PROBLEM STATEMENT: Starting at the line below that contains "C7: 150nF (NET4, NET7) -> 150nF (COM, NET4)" and ending at the line that contains "D5: schottky BAT54", retype each line exactly as it stands, but omit the pictures.

DATA UNDER STUDY:
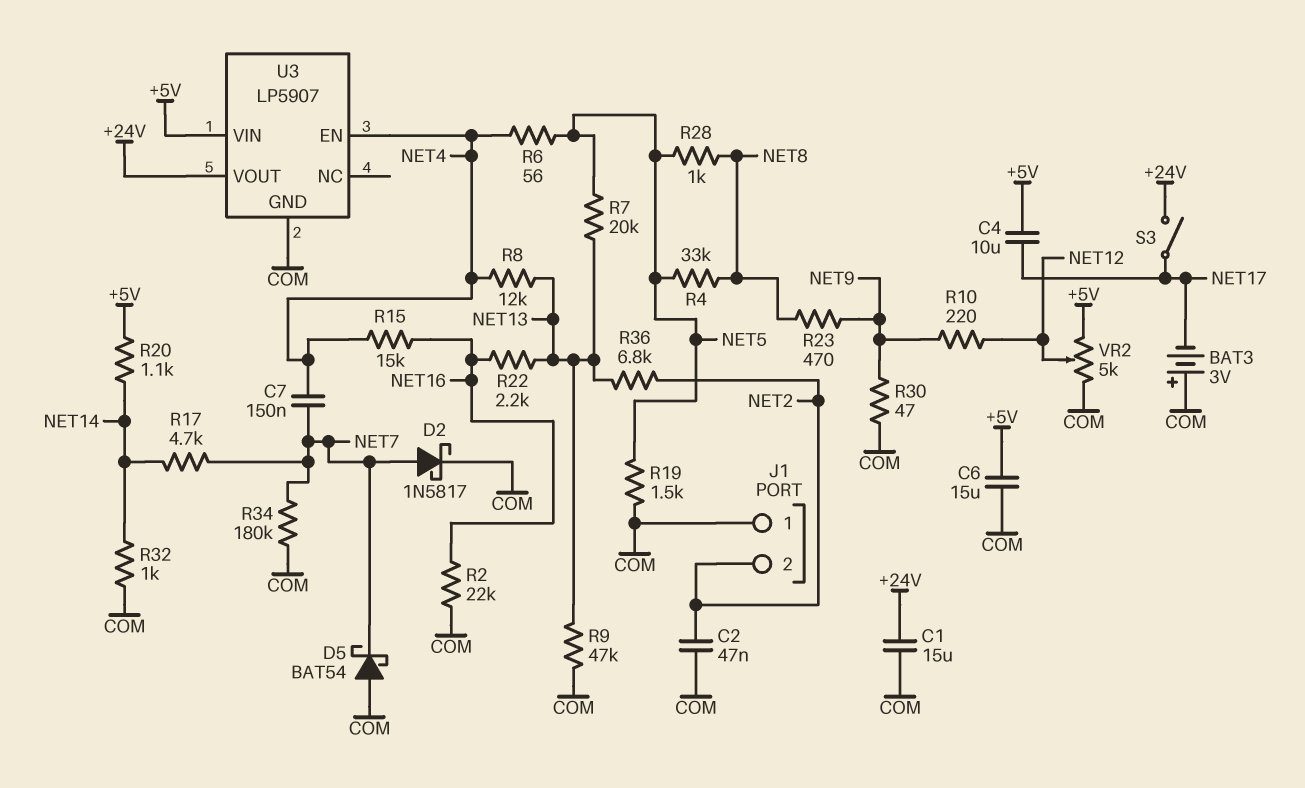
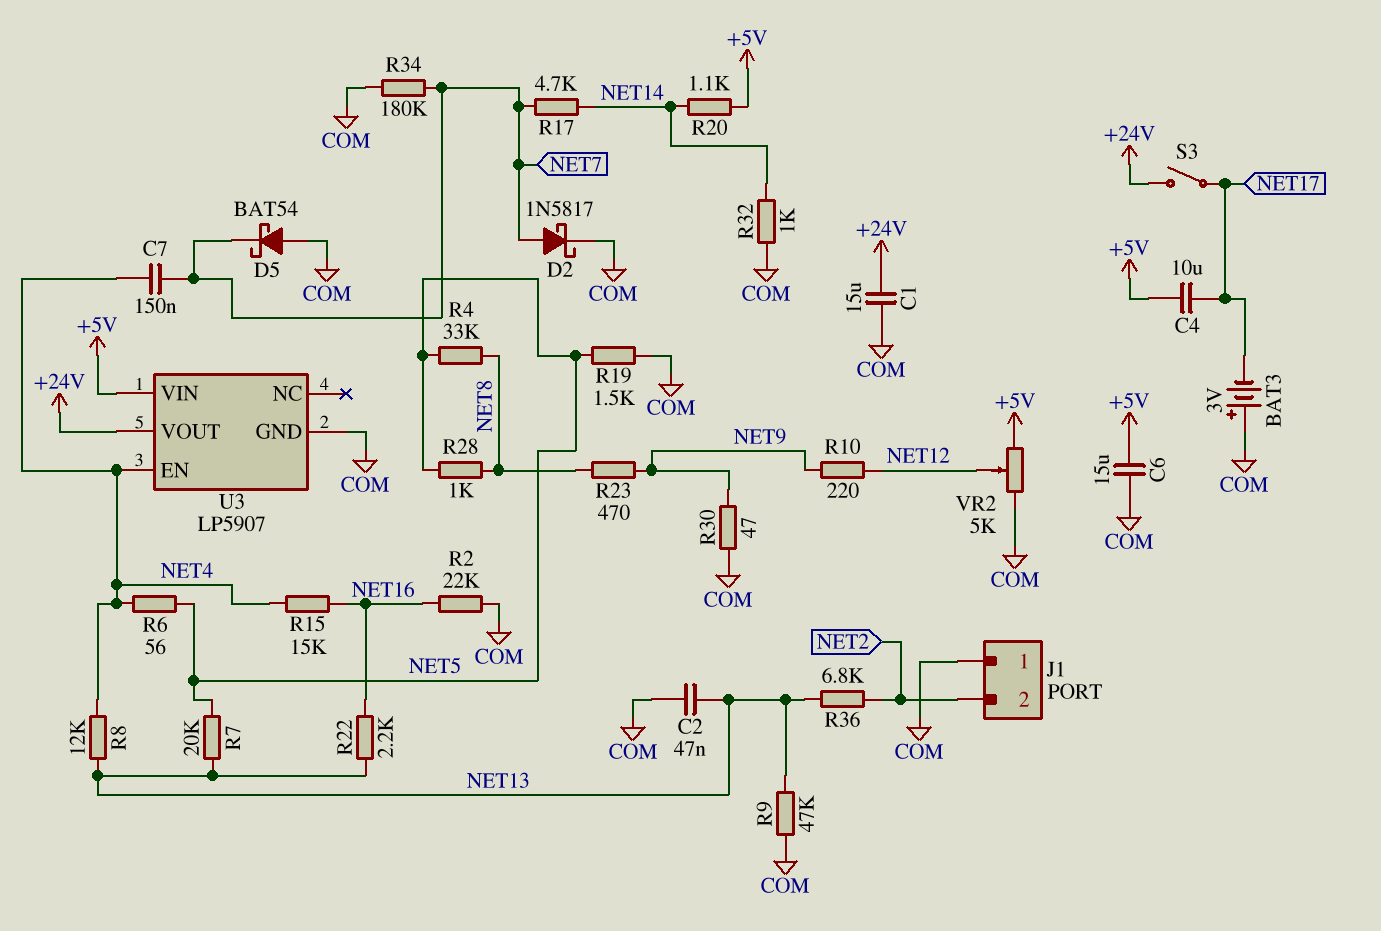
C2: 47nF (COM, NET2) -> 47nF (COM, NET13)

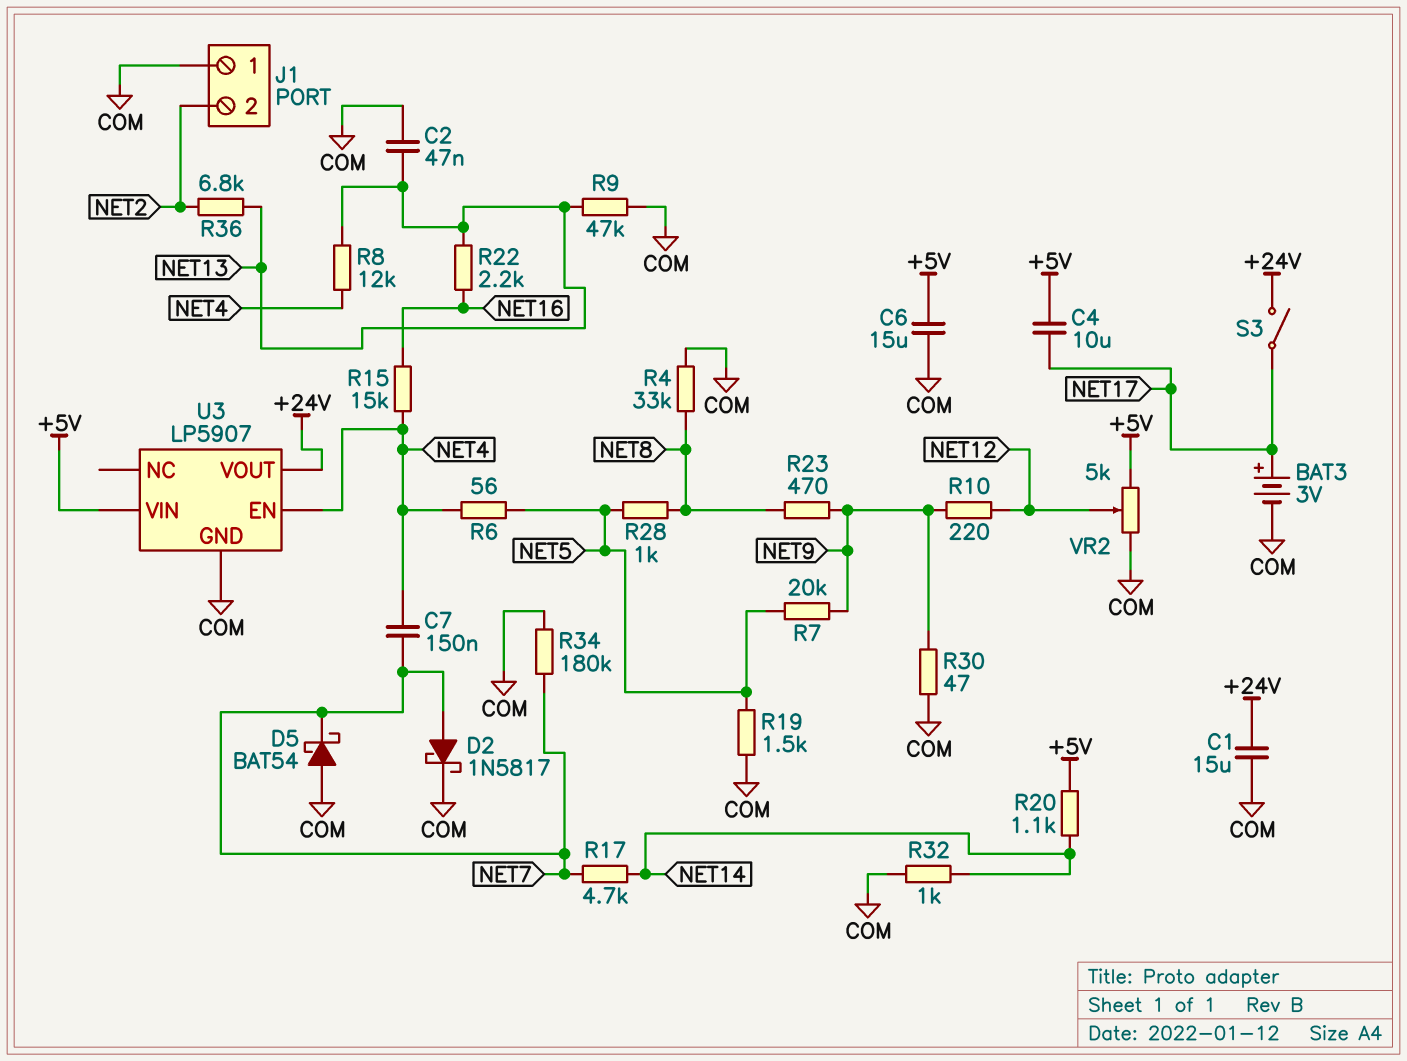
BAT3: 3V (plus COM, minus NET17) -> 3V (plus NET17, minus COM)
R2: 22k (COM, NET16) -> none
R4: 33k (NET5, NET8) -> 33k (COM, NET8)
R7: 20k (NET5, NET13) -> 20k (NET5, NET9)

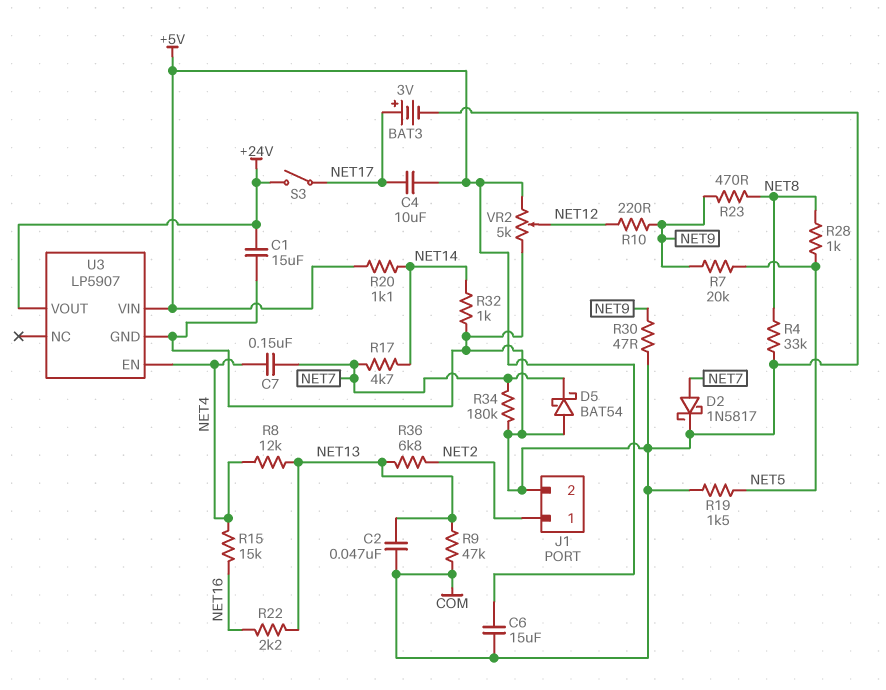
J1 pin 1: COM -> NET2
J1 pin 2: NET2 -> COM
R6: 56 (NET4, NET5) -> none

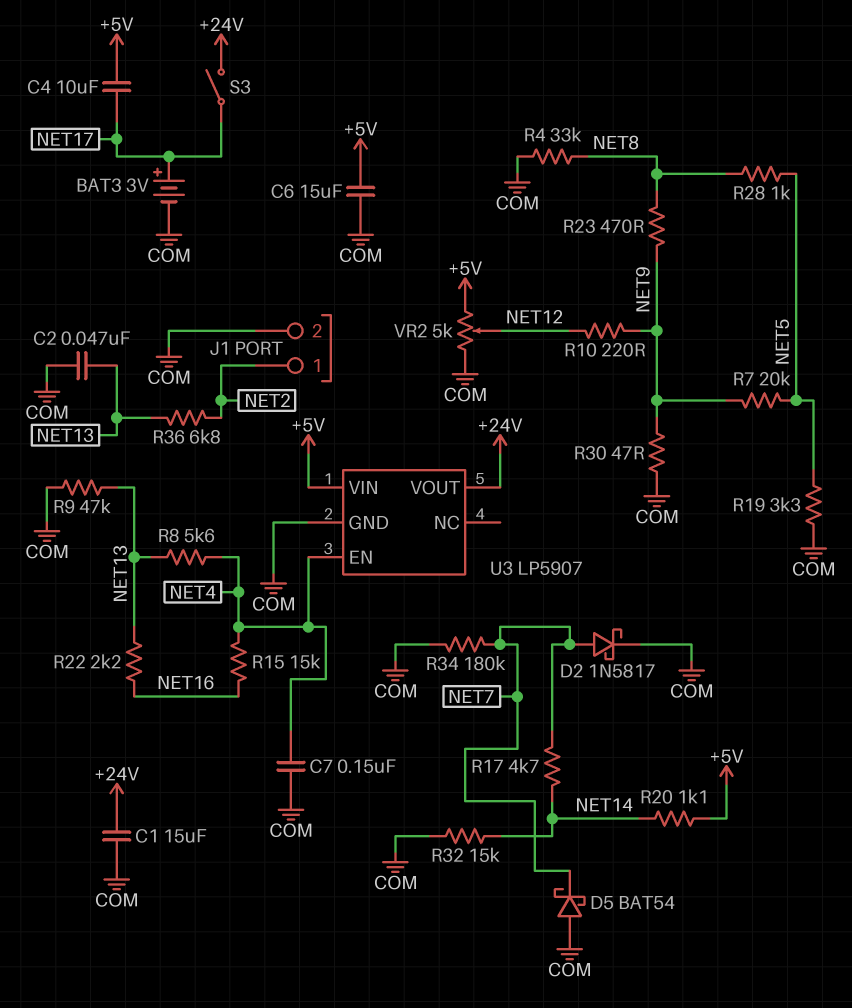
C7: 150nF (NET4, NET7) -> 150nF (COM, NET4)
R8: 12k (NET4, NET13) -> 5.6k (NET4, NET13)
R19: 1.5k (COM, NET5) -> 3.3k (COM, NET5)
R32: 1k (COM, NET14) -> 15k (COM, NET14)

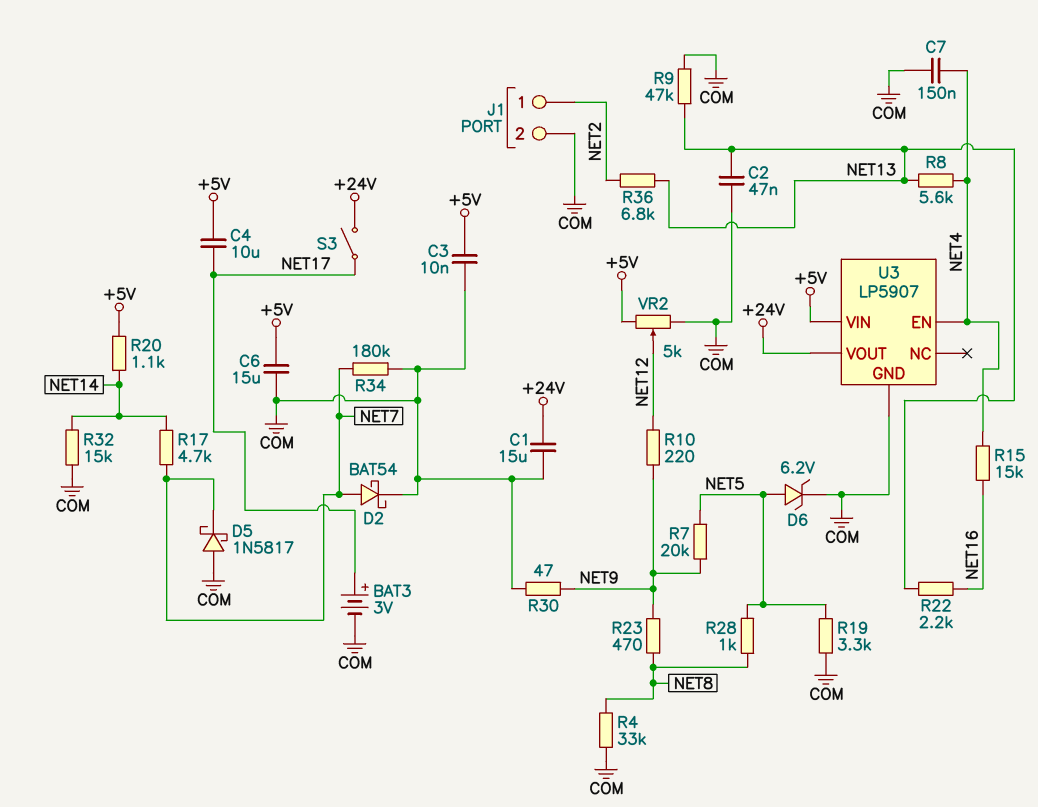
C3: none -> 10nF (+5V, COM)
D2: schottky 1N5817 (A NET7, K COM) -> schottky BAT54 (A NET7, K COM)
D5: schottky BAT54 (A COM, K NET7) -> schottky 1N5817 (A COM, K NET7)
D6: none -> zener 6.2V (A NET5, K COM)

==

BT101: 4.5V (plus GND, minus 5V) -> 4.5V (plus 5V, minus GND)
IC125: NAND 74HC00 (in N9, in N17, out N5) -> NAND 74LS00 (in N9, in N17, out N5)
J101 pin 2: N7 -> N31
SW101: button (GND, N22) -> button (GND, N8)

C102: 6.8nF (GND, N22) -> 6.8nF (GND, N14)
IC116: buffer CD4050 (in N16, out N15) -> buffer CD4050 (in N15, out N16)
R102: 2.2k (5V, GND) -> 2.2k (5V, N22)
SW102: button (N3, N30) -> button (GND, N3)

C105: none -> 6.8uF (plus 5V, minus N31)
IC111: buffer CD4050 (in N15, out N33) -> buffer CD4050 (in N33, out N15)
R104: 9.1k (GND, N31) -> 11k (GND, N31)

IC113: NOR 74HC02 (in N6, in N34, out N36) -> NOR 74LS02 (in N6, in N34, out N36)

FINAL ANSWER:
C7: 150nF (NET4, NET7) -> 150nF (COM, NET4)
R8: 12k (NET4, NET13) -> 5.6k (NET4, NET13)
R19: 1.5k (COM, NET5) -> 3.3k (COM, NET5)
R32: 1k (COM, NET14) -> 15k (COM, NET14)

C3: none -> 10nF (+5V, COM)
D2: schottky 1N5817 (A NET7, K COM) -> schottky BAT54 (A NET7, K COM)
D5: schottky BAT54 (A COM, K NET7) -> schottky 1N5817 (A COM, K NET7)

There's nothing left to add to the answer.